• EXERCISE INSTRUCTIONS: List all the lines in these records that hold "photo".

• STORED DATA:
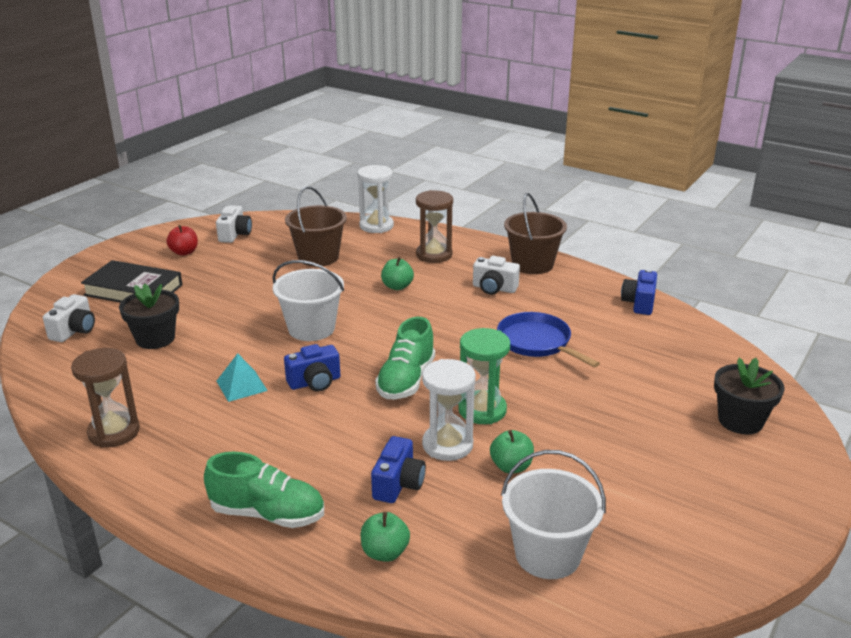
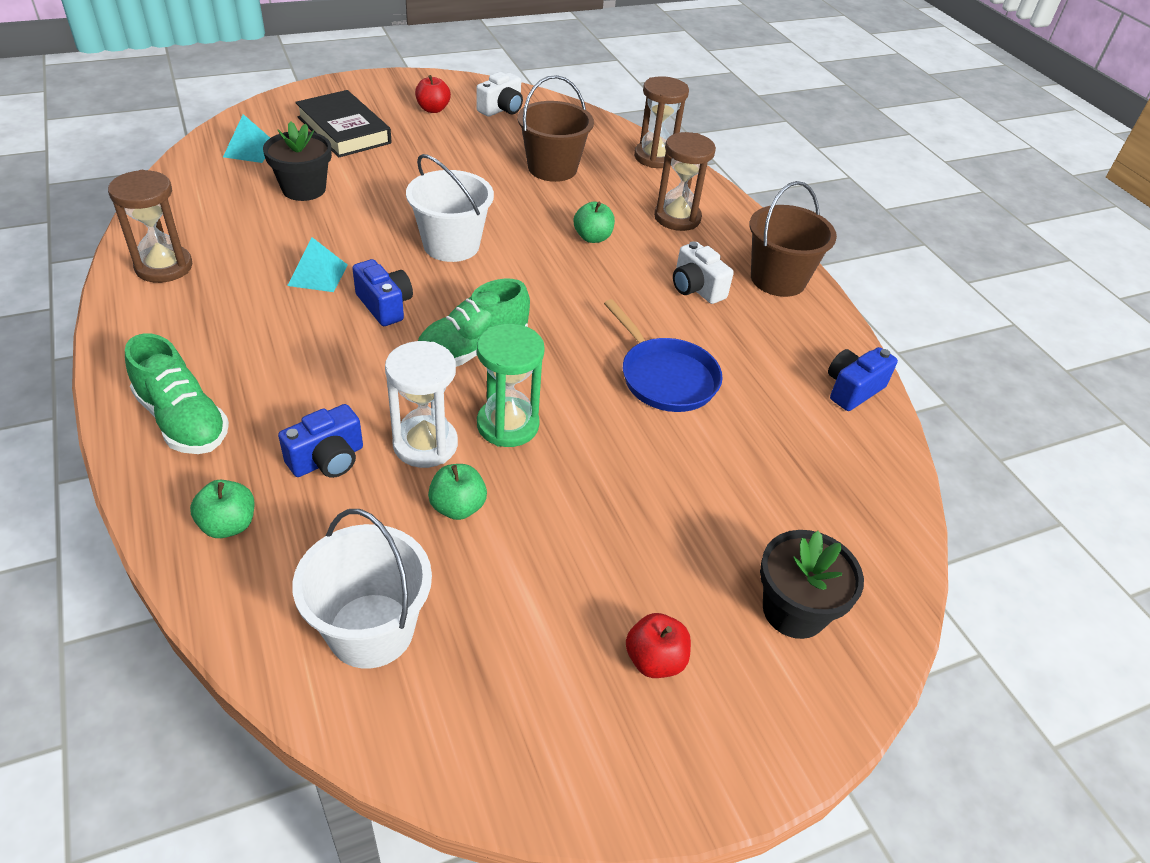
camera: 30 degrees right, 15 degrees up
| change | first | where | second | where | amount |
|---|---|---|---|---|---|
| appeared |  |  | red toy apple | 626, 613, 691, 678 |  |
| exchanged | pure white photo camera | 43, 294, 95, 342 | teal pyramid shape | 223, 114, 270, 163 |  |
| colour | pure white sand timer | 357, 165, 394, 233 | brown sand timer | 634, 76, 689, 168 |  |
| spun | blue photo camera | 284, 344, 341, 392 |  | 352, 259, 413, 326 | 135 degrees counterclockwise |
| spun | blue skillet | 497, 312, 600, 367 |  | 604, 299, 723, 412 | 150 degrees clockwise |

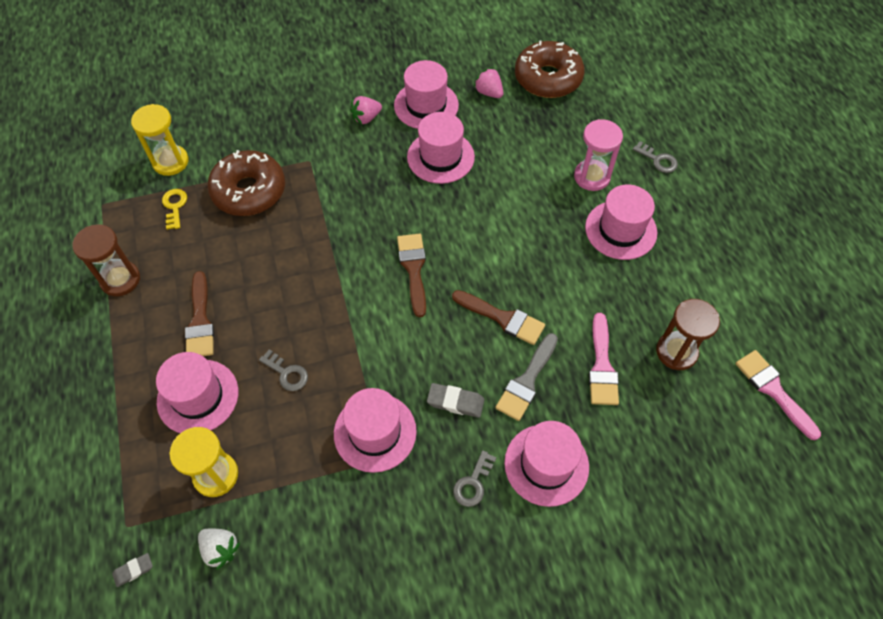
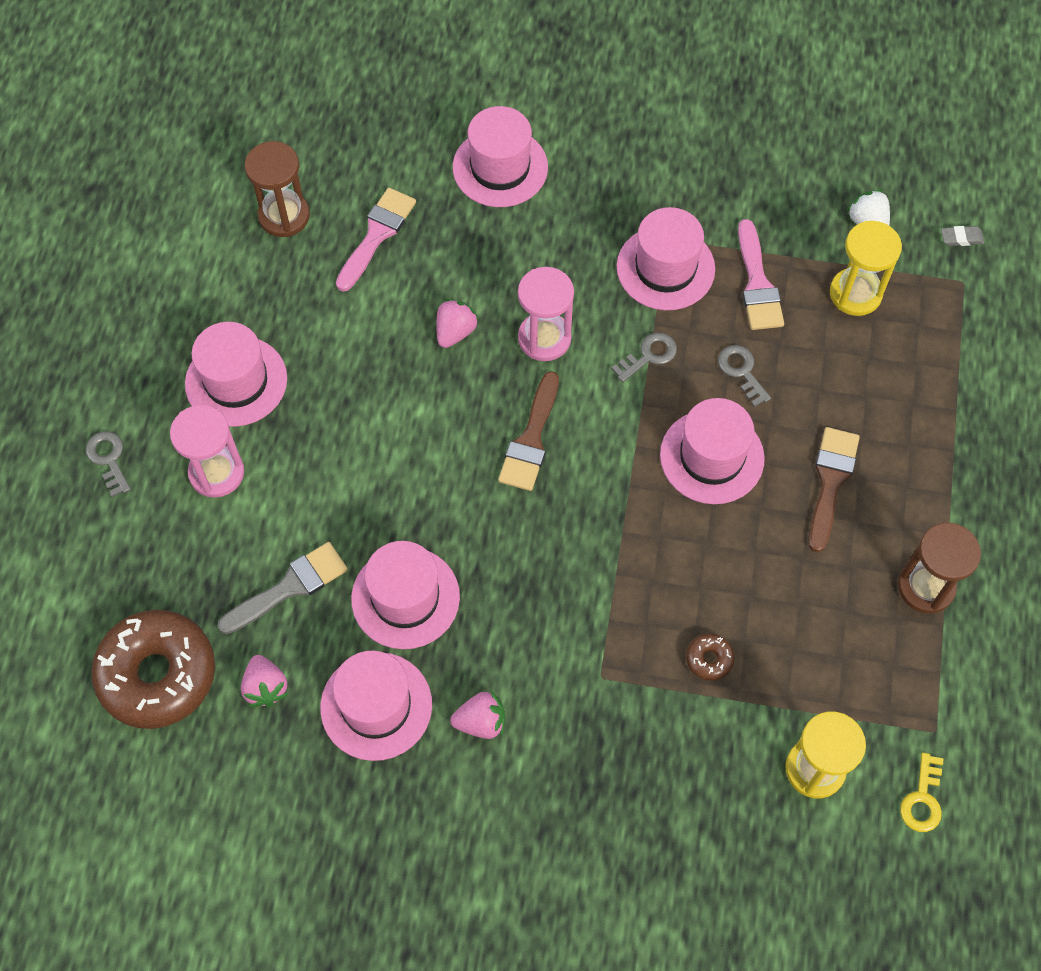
camera: 155 degrees left, 5 degrees up
| change | first | where | second | where | amount |
|---|---|---|---|---|---|
| missing | grey pencil eraser | 427, 383, 485, 418 |  |  |  |
| appeared |  |  | rose-pink sand timer | 518, 267, 574, 361 |  |
| relocated | rose-pink top hat | 156, 352, 238, 433 |  | 660, 398, 765, 504 |  |
| relocated | yellow door key | 162, 189, 187, 230 |  | 900, 753, 944, 832 |  |
| relocated | grey door key | 453, 450, 497, 507 |  | 611, 333, 677, 382 |  |
| relocated | grey paintbrush | 495, 333, 558, 421 |  | 218, 542, 348, 634 |  |
| relocated | rose-pink paintbrush | 735, 350, 821, 440 |  | 738, 219, 784, 330 |  |
| exchanged | brown paintbrush | 452, 290, 545, 345 | rose-pink toy strawberry | 436, 299, 479, 348 |  |
| size | brown doughnut | 207, 150, 285, 216 |  | 686, 634, 735, 681 | x0.40 |

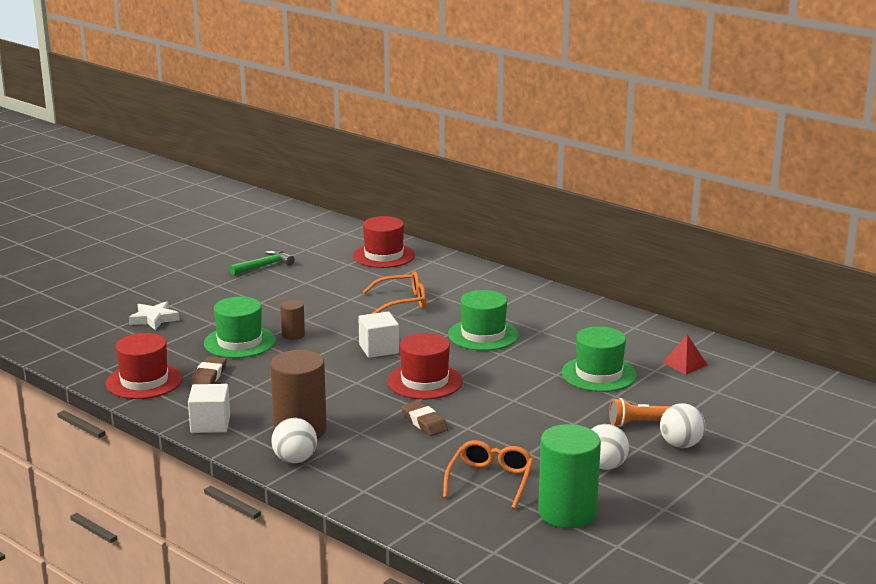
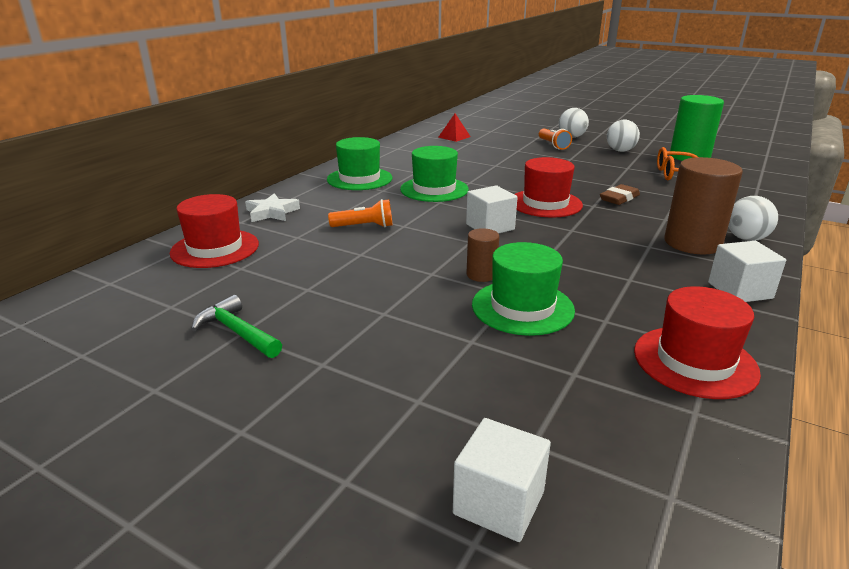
camera: 100 degrees left, 5 degrees up
| change | first | where | second | where | amount |
|---|---|---|---|---|---|
| missing | brown pencil eraser | 190, 356, 227, 387 |  |  |  |
| appeared |  |  | pure white solid cube | 453, 418, 551, 542 |  |
| relocated | pure white star shape | 129, 301, 180, 330 |  | 245, 193, 300, 222 |  |
| relocated | emerald top hat | 562, 326, 637, 392 |  | 327, 137, 392, 190 |  |
| exchanged | bright orange spectacles | 363, 271, 426, 314 | bright orange torch | 328, 199, 393, 227 |  |

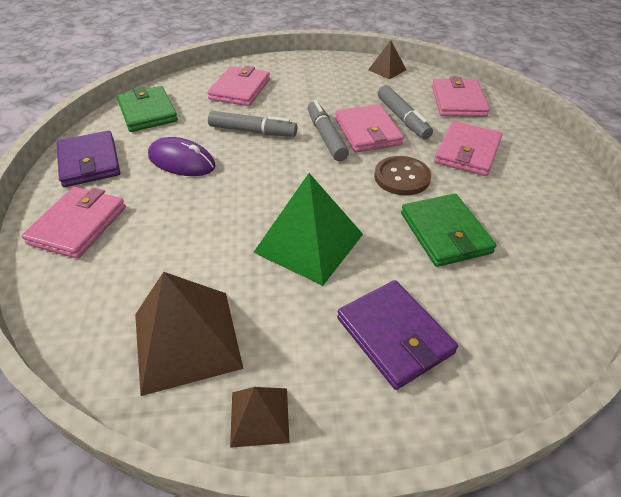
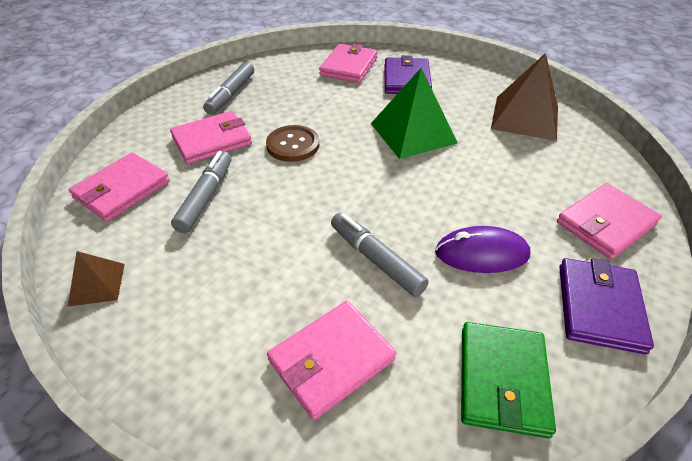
camera: 145 degrees left, 0 degrees up
| change | first | where | second | where | amount |
|---|---|---|---|---|---|
| missing | brown pyramid shape | 230, 387, 290, 448 |  |  |  |
| missing | emerald billfold | 401, 194, 496, 267 |  |  |  |
| relocated | grey marker pen | 308, 100, 349, 161 |  | 203, 62, 254, 115 |  |
| relocated | rose-pink billfold | 335, 104, 404, 153 |  | 319, 44, 377, 83 |  |
| spun | violet mouse | 148, 137, 216, 176 |  | 435, 226, 530, 273 | 60 degrees counterclockwise |

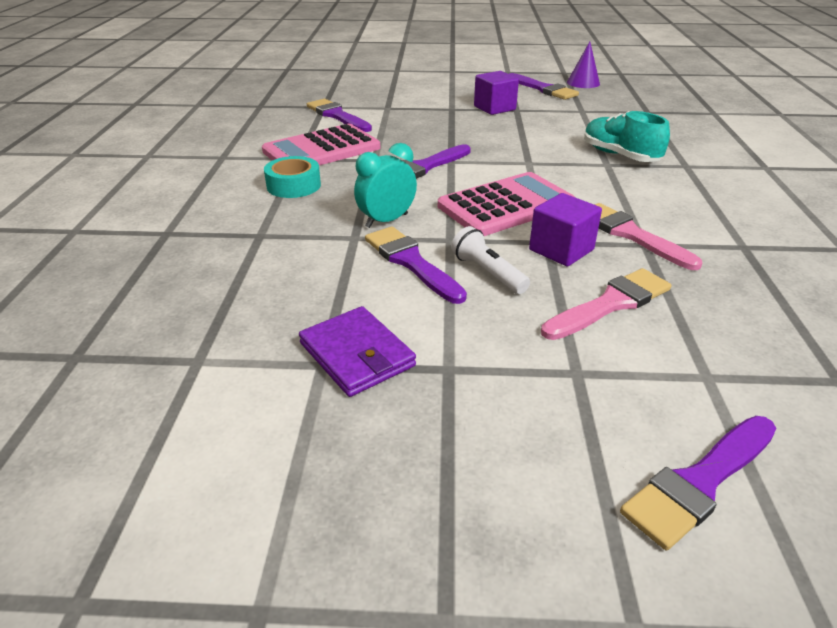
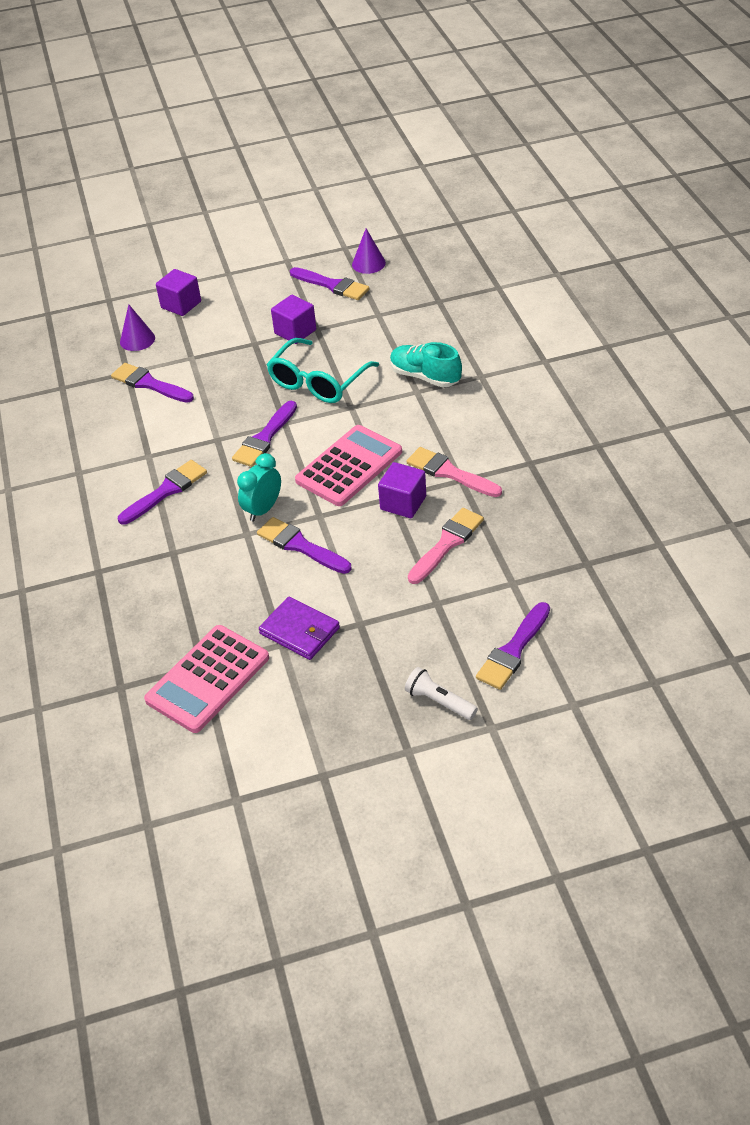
camera: 15 degrees left, 10 degrees up
| change | first | where | second | where | amount |
|---|---|---|---|---|---|
| appeared |  |  | violet solid cone | 120, 304, 155, 351 |  |
| appeared |  |  | violet solid cube | 156, 269, 201, 316 |  |
| appeared |  |  | teal spectacles | 267, 338, 379, 403 |  |
| relocated | rose-pink pocket calculator | 262, 124, 380, 165 |  | 144, 625, 269, 733 |  |
| relocated | pure white torch | 451, 226, 530, 294 |  | 405, 667, 478, 720 |  |
| exchanged | teal sticky tape | 264, 156, 321, 198 | violet paintbrush | 118, 460, 207, 525 |  |

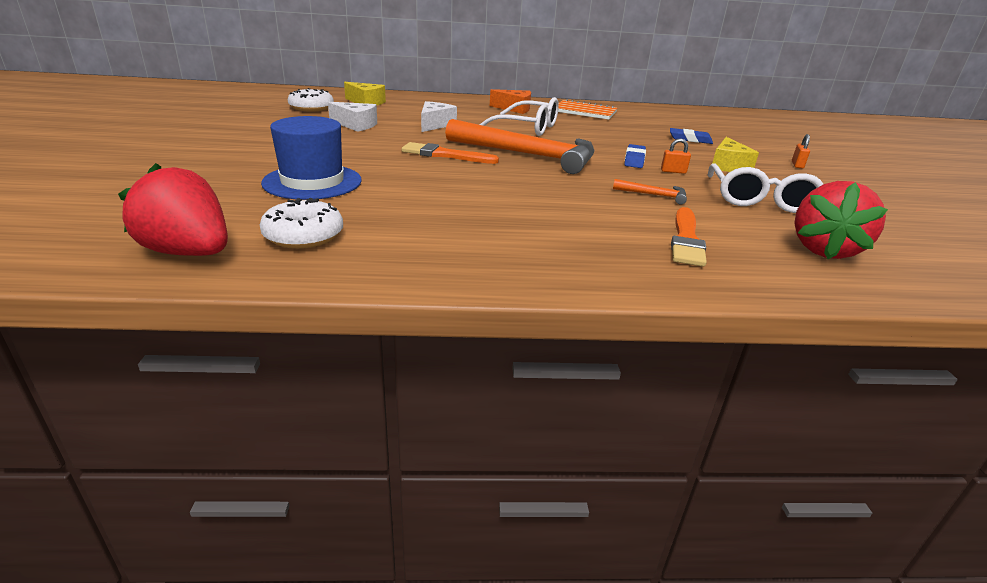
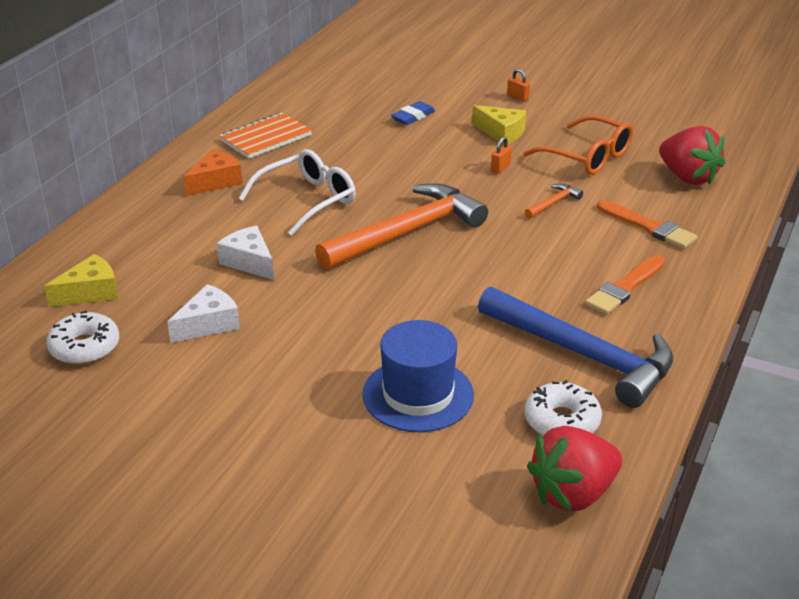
camera: 60 degrees left, 5 degrees up
| change | first | where | second | where | amount |
|---|---|---|---|---|---|
| missing | blue pencil eraser | 624, 144, 646, 168 |  |  |  |
| appeared |  |  | blue hammer | 478, 286, 673, 408 |  |
| relocated | bright orange paintbrush | 401, 142, 499, 164 |  | 585, 255, 665, 315 |  |
| colour | pure white spectacles | 708, 163, 823, 213 | bright orange spectacles | 523, 115, 633, 175 |  |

• COMPLETED EXERCISE:
| exchanged | pure white photo camera | 43, 294, 95, 342 | teal pyramid shape | 223, 114, 270, 163 |  |
| spun | blue photo camera | 284, 344, 341, 392 |  | 352, 259, 413, 326 | 135 degrees counterclockwise |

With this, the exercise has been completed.